[start of Raw data]

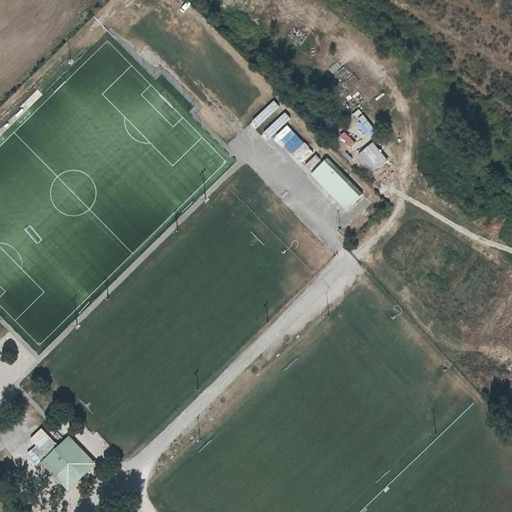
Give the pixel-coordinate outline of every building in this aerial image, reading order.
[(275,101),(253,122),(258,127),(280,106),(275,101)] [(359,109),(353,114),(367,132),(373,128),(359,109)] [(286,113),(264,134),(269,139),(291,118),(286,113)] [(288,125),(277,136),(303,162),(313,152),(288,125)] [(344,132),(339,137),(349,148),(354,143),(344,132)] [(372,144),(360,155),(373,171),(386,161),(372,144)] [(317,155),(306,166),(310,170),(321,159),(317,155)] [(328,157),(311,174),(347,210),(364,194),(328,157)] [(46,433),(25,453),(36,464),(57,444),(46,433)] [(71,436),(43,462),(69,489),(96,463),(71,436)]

[end of Raw data]
[start of Raw data]

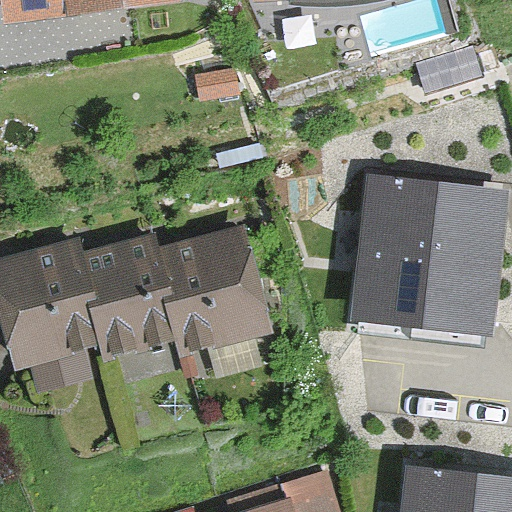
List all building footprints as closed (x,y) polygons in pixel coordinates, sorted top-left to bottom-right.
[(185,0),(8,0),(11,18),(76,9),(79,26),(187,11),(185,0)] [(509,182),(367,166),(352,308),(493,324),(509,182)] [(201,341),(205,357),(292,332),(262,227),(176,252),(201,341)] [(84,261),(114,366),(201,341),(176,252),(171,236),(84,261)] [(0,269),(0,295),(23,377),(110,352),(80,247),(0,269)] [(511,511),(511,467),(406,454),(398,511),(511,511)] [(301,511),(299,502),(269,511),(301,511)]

[end of Raw data]
[start of Raw data]

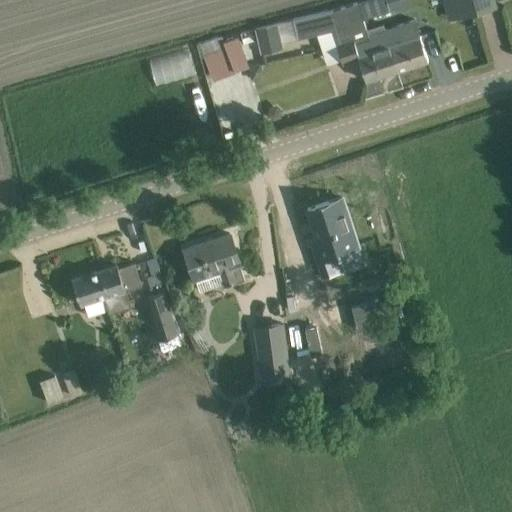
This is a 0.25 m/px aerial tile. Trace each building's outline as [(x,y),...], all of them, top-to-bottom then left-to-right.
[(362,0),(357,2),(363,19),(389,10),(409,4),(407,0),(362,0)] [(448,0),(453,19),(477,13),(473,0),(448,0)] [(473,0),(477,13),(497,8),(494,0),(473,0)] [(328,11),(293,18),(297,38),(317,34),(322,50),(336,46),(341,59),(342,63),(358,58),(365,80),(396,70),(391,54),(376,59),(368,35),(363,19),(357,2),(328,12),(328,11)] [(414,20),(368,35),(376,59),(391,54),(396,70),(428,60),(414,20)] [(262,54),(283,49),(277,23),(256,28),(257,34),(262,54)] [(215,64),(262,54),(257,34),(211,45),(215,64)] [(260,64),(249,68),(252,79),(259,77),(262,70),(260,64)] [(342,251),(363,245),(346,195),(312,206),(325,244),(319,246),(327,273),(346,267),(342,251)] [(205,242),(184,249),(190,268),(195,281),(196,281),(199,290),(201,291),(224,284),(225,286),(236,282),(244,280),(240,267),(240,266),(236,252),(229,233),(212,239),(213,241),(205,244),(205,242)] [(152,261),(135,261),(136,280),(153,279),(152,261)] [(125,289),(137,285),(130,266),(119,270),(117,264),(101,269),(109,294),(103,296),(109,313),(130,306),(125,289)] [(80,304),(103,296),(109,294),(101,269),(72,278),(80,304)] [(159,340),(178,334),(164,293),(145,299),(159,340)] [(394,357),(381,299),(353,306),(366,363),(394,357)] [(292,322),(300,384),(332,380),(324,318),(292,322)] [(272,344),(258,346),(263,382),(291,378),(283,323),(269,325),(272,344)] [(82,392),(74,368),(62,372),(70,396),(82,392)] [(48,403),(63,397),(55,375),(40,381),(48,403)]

[end of Raw data]

* **Given instruction**: List every line of the rows above that contains the word "right", matching case exactly.

* **Correct output**:
List all building footprints as closed (x,y) polygons in pixel coordinates, sorted top-left to bottom-right.
This is a 0.25 m/px aerial tile. Trace each building's outline as [(x,y),...], all of them, top-to-bottom then left-to-right.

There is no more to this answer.